Given records START
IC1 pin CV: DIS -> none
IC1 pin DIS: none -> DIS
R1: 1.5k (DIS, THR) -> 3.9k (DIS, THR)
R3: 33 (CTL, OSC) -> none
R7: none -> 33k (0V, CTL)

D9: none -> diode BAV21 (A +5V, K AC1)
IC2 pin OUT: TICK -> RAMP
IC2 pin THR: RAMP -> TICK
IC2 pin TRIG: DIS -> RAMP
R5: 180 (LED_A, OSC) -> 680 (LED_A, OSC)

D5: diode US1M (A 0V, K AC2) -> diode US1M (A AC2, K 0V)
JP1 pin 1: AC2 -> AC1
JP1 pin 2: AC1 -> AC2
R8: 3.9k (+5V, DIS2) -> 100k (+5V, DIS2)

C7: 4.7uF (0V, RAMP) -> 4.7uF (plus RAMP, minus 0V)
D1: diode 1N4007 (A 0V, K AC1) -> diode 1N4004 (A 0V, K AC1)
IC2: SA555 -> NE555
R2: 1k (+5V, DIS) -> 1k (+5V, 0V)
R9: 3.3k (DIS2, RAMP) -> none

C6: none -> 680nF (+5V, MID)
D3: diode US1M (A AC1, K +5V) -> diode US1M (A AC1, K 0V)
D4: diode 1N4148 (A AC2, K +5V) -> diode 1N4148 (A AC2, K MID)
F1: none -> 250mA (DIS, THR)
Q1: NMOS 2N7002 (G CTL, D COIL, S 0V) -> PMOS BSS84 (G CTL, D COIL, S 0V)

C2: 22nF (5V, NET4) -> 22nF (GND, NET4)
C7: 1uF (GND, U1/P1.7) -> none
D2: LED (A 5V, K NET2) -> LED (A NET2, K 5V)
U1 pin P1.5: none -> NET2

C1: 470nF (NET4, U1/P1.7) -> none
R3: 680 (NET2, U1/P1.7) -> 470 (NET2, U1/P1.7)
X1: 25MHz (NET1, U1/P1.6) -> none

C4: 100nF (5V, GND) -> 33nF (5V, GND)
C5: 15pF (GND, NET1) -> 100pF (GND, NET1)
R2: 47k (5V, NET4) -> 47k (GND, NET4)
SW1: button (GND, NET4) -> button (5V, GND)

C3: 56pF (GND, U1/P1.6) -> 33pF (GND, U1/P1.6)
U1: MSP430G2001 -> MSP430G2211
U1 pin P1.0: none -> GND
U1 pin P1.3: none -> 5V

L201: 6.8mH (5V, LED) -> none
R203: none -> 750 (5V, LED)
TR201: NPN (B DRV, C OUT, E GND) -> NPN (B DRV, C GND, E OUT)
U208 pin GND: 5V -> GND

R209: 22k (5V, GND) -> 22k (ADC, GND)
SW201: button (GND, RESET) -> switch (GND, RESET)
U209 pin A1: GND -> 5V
Given records END
Work to complete: What you should output is every line of the records above, from the first through the line containing "D1: diode 1N4007", unchanged.

Problem solution:
IC1 pin CV: DIS -> none
IC1 pin DIS: none -> DIS
R1: 1.5k (DIS, THR) -> 3.9k (DIS, THR)
R3: 33 (CTL, OSC) -> none
R7: none -> 33k (0V, CTL)

D9: none -> diode BAV21 (A +5V, K AC1)
IC2 pin OUT: TICK -> RAMP
IC2 pin THR: RAMP -> TICK
IC2 pin TRIG: DIS -> RAMP
R5: 180 (LED_A, OSC) -> 680 (LED_A, OSC)

D5: diode US1M (A 0V, K AC2) -> diode US1M (A AC2, K 0V)
JP1 pin 1: AC2 -> AC1
JP1 pin 2: AC1 -> AC2
R8: 3.9k (+5V, DIS2) -> 100k (+5V, DIS2)

C7: 4.7uF (0V, RAMP) -> 4.7uF (plus RAMP, minus 0V)
D1: diode 1N4007 (A 0V, K AC1) -> diode 1N4004 (A 0V, K AC1)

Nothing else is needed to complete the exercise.